→ Given request:
Count how many lines of the material below contain the word "every", and give only that number.

********

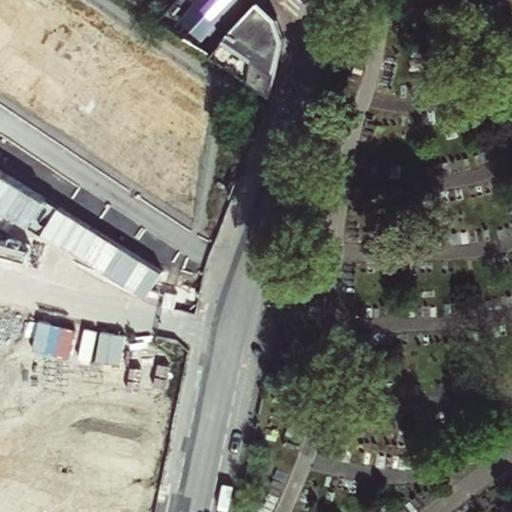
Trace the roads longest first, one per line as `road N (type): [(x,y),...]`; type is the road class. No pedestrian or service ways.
road 1 (residential): [(254,292),(0,123)]
road 2 (tertiary): [(312,7),(254,292)]
road 3 (tertiary): [(254,292),(206,511)]
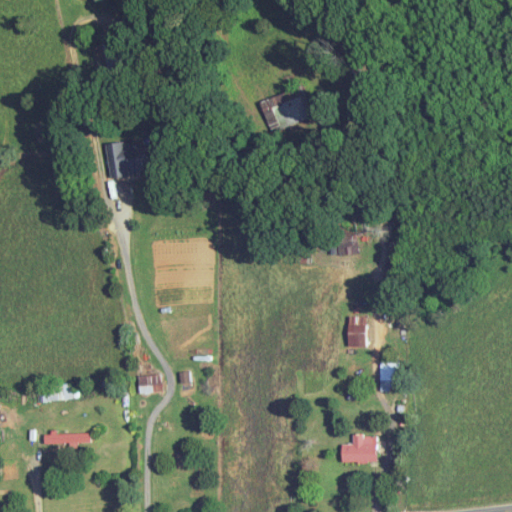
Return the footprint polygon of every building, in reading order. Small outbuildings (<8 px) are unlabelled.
[(125,39),(106,43),(111,70),(131,66),(125,39)] [(311,117),(302,93),(284,100),(285,102),(273,106),(282,128),(311,117)] [(110,144),(114,177),(161,171),(159,154),(154,155),(153,145),(131,147),(130,141),(110,144)] [(370,345),(370,315),(351,315),(351,345),(370,345)] [(383,390),(397,391),(398,362),(384,362),(383,390)] [(140,375),(143,393),(166,390),(164,372),(140,375)] [(95,431),(55,432),(55,433),(46,434),(47,443),(72,442),(72,447),(82,447),(82,442),(95,442),(95,431)] [(346,461),(381,461),(381,434),(356,434),(356,444),(346,444),(346,461)]
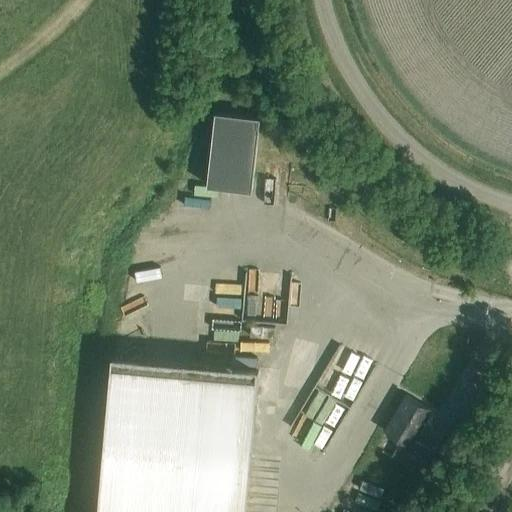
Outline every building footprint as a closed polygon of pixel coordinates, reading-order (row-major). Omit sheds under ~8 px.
[(207,186),(252,191),(260,118),(216,113),(207,186)] [(246,325),(245,336),(269,338),(270,327),(246,325)] [(354,351),(346,370),(364,378),(372,360),(354,351)] [(245,511),(258,372),(112,360),(99,511),(245,511)] [(329,368),(322,386),(352,398),(359,380),(329,368)] [(408,397),(387,432),(402,441),(391,458),(424,477),(437,455),(412,440),(430,410),(408,397)]
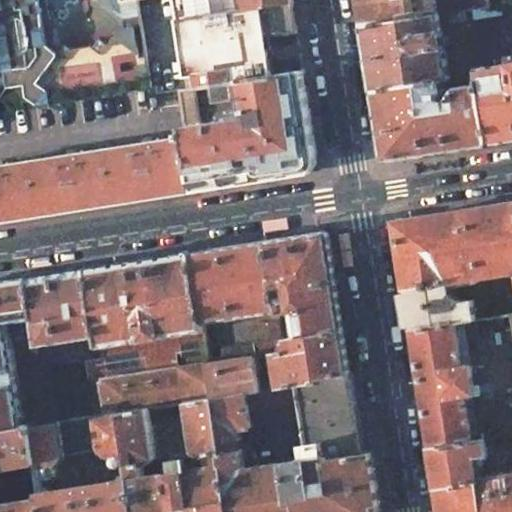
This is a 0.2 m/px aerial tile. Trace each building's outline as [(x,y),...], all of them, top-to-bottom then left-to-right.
[(0,98),(13,110),(114,93),(152,87),(145,39),(132,41),(129,27),(126,27),(121,28),(111,42),(100,35),(94,43),(74,47),(66,41),(59,51),(57,51),(48,45),(45,27),(51,18),(47,0),(0,0),(0,47),(2,60),(0,63),(0,71),(4,71),(7,87),(0,97),(0,98)] [(145,39),(138,0),(133,0),(122,2),(126,27),(129,27),(132,41),(145,39)] [(178,20),(293,3),(293,0),(173,0),(177,20),(178,20)] [(360,0),(364,26),(441,14),(438,0),(360,0)] [(492,0),(460,0),(463,11),(494,6),(494,5),(492,0)] [(293,3),(178,20),(186,77),(188,89),(196,87),(210,85),(228,83),(242,81),(272,76),(272,74),(265,33),(297,29),(293,3)] [(364,26),(375,90),(445,80),(451,79),(441,14),(364,26)] [(482,84),(491,144),(511,140),(511,63),(511,64),(479,69),(482,84)] [(188,89),(179,90),(185,132),(193,191),(246,182),(302,174),(317,153),(303,69),(272,74),(272,76),(242,81),(246,109),(232,111),(229,113),(230,118),(202,123),(196,87),(188,89)] [(445,80),(375,90),(387,160),(441,152),(491,144),(482,84),(457,87),(448,103),(441,98),(446,89),(445,80)] [(228,83),(210,85),(212,101),(230,98),(228,83)] [(182,138),(0,166),(0,220),(191,190),(192,191),(193,191),(185,132),(181,133),(182,138)] [(464,280),(511,272),(511,292),(511,293),(511,300),(511,202),(396,221),(407,289),(451,282),(452,287),(457,286),(464,285),(464,280)] [(268,241),(279,306),(285,306),(285,302),(292,301),(295,321),(283,323),(285,338),(344,329),(329,232),(268,241)] [(268,241),(193,252),(205,320),(271,310),(273,319),(251,323),(254,341),(221,347),(224,361),(212,363),(217,397),(263,389),(264,387),(257,344),(284,339),(285,338),(283,323),(279,306),(268,241)] [(87,358),(95,416),(124,412),(151,408),(190,401),(217,397),(212,363),(205,320),(193,252),(151,259),(150,258),(132,261),(132,262),(89,268),(100,335),(99,335),(101,356),(87,358)] [(89,268),(31,278),(39,335),(41,344),(99,335),(100,335),(89,268)] [(23,279),(0,282),(0,430),(25,426),(12,339),(32,336),(39,335),(31,278),(23,279)] [(413,328),(475,319),(477,319),(476,312),(468,313),(460,305),(457,286),(452,287),(451,282),(407,289),(413,328)] [(475,319),(413,328),(422,388),(432,447),(475,440),(469,395),(477,393),(475,379),(473,365),(464,367),(460,340),(472,338),(473,339),(478,338),(475,319)] [(280,385),(351,373),(344,329),(285,338),(284,339),(285,343),(288,342),(288,346),(290,349),(275,352),(280,385)] [(364,453),(351,373),(280,385),(264,387),(263,389),(217,397),(234,511),(381,511),(372,452),(364,453)] [(212,466),(174,471),(160,473),(151,408),(124,412),(131,458),(134,478),(139,511),(234,511),(217,397),(190,401),(197,450),(198,452),(202,455),(211,455),(212,466)] [(40,472),(47,471),(47,472),(48,474),(51,475),(55,474),(56,471),(56,469),(55,467),(53,465),(60,464),(66,454),(98,449),(108,457),(116,456),(114,459),(114,462),(116,465),(119,466),(123,464),(124,462),(124,459),(131,458),(124,412),(95,416),(62,421),(33,425),(39,462),(40,472)] [(0,430),(0,468),(39,462),(33,425),(25,426),(0,430)] [(511,434),(503,436),(506,452),(511,451),(511,434)] [(475,440),(432,447),(442,511),(511,511),(511,472),(481,478),(478,456),(489,455),(486,438),(475,440)] [(139,511),(134,478),(43,492),(44,497),(46,511),(139,511)] [(0,511),(46,511),(44,497),(4,503),(3,507),(0,507),(0,511)]
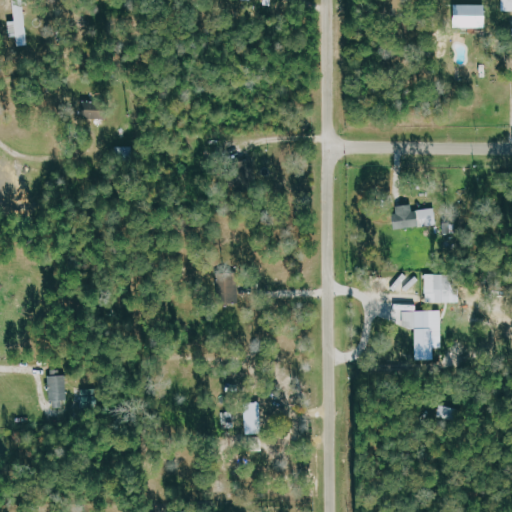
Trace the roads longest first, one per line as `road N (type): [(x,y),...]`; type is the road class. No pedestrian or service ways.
road 1 (residential): [(327,0),(333,511)]
road 2 (residential): [(511,149),(329,149)]
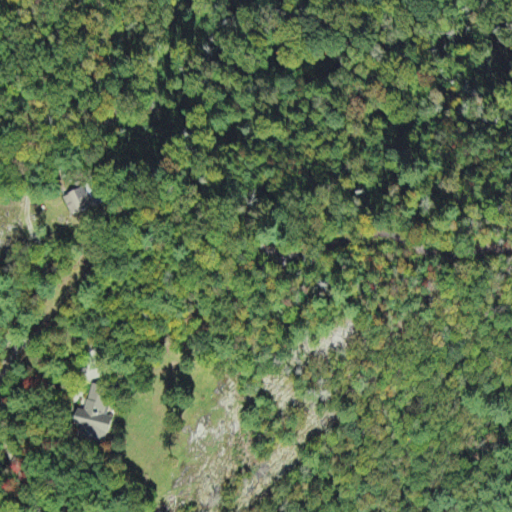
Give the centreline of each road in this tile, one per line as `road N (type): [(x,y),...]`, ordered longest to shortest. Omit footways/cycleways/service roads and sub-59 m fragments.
road 1 (residential): [(113,182),(127,272),(187,271),(235,286),(185,344),(181,385),(138,487),(91,511)]
road 2 (residential): [(511,252),(446,257),(389,235),(292,255),(260,247)]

********

→ Problem solution:
2